Scan the listing and copy each line where the word "MISO" is present.

| Data shown |
======

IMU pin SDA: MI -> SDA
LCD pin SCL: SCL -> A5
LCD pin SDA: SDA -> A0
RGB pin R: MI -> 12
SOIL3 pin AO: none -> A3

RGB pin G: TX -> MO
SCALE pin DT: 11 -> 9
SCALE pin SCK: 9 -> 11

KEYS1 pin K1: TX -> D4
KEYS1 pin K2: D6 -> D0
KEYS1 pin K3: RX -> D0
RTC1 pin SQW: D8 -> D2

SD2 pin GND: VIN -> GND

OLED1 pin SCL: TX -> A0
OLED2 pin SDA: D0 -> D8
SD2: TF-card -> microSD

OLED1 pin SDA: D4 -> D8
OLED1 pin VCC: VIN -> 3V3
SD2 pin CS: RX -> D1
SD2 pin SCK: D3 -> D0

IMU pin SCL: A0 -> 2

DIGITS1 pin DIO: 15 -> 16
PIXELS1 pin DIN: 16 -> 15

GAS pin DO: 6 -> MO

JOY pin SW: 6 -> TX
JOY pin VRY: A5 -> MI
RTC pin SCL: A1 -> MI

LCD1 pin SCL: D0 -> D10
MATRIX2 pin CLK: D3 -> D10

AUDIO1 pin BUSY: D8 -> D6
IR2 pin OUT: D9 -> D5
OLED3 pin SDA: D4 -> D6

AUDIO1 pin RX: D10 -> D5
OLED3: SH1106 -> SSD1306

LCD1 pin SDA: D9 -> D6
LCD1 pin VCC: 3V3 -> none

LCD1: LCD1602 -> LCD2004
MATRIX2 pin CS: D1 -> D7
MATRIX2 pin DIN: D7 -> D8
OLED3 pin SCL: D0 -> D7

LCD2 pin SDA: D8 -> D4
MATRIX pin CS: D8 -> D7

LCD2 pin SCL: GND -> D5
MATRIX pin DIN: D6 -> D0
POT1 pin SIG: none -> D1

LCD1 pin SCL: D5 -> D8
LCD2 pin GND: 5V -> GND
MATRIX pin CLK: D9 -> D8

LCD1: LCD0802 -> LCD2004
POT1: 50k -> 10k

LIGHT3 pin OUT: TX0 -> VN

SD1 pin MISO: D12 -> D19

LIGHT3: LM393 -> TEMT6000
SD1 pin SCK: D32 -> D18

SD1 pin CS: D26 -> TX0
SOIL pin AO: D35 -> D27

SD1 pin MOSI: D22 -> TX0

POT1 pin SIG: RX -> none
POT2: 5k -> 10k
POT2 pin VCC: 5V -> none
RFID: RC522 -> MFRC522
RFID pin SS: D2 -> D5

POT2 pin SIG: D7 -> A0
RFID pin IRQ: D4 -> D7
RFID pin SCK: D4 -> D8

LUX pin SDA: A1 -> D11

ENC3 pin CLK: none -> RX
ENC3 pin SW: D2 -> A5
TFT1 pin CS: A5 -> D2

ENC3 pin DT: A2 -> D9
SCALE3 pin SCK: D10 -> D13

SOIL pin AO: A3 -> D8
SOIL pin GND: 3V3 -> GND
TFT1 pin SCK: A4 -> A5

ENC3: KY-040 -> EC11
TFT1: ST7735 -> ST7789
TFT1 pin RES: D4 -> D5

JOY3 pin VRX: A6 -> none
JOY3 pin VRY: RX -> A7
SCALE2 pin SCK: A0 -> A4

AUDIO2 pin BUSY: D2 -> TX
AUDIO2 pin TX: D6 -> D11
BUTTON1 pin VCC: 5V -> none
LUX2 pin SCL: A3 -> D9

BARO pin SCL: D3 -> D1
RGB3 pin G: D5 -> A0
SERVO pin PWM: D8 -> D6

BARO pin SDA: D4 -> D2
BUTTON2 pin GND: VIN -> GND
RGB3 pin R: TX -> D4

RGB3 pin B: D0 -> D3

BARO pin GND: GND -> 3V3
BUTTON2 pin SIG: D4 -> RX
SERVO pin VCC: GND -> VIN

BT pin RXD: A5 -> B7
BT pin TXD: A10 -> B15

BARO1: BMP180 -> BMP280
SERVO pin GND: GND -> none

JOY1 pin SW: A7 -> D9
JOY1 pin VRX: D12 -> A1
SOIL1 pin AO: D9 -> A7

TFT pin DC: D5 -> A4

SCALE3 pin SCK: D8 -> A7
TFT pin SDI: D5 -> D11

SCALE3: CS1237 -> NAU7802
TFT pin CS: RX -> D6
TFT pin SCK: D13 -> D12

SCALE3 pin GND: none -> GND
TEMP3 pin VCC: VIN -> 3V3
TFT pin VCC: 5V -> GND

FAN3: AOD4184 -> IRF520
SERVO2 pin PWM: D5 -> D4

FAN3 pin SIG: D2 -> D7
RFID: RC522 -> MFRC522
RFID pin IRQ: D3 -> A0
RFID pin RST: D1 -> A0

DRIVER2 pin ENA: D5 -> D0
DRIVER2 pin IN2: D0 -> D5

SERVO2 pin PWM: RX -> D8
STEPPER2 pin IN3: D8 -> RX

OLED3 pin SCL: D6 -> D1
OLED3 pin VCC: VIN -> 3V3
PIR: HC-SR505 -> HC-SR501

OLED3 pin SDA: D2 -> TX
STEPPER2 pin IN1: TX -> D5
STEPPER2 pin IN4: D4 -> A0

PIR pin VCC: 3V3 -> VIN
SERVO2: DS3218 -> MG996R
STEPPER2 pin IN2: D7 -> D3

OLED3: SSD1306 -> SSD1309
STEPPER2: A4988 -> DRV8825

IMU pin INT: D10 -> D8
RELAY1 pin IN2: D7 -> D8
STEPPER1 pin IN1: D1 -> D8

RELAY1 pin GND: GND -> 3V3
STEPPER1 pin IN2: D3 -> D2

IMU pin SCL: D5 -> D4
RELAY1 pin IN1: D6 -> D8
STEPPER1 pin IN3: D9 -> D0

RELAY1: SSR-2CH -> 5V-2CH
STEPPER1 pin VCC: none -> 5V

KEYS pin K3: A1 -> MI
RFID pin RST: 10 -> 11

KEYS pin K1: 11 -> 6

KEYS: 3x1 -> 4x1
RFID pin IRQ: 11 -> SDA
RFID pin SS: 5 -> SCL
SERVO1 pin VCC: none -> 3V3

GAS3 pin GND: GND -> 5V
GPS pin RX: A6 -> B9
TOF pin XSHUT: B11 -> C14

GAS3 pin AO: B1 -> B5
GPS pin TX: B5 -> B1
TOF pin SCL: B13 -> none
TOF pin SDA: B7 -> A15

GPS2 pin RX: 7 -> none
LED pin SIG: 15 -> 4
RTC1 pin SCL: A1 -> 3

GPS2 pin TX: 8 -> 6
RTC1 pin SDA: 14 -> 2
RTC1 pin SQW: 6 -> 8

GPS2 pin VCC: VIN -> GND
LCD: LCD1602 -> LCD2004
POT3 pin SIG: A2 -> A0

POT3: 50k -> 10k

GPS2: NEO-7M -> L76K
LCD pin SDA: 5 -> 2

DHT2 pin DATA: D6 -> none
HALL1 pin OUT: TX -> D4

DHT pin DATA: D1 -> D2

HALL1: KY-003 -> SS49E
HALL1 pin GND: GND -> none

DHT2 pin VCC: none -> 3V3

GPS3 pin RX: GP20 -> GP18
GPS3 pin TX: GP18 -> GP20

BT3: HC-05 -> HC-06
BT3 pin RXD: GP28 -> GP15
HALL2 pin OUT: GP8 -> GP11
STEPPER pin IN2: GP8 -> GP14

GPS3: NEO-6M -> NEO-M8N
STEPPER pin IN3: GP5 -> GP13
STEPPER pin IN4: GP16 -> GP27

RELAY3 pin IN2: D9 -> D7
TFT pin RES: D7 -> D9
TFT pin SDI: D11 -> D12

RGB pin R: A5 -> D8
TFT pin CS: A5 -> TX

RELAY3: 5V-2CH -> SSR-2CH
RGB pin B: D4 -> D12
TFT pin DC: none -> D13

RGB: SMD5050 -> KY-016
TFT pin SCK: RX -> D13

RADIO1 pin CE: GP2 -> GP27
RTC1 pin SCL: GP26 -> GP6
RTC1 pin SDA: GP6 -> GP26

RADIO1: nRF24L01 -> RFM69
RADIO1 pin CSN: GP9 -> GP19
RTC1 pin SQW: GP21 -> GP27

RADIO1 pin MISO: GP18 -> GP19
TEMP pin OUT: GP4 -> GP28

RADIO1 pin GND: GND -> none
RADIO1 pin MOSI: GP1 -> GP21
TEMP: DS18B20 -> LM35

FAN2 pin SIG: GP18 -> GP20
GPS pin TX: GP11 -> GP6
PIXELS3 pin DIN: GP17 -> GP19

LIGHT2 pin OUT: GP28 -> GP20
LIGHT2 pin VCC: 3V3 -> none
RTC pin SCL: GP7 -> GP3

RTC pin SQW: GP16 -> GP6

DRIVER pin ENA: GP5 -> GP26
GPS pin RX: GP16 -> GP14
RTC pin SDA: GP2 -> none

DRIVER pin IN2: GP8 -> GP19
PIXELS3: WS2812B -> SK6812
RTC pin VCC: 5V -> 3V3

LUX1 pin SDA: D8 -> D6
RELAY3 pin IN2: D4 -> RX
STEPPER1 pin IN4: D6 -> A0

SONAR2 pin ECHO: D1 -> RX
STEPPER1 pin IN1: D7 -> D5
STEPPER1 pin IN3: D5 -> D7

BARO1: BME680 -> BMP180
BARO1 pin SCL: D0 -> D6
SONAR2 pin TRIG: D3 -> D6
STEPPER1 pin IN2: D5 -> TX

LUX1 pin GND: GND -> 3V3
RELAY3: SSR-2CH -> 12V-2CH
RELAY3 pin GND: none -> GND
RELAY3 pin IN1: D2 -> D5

======

| Exercise answer |
SD1 pin MISO: D12 -> D19
RADIO1 pin MISO: GP18 -> GP19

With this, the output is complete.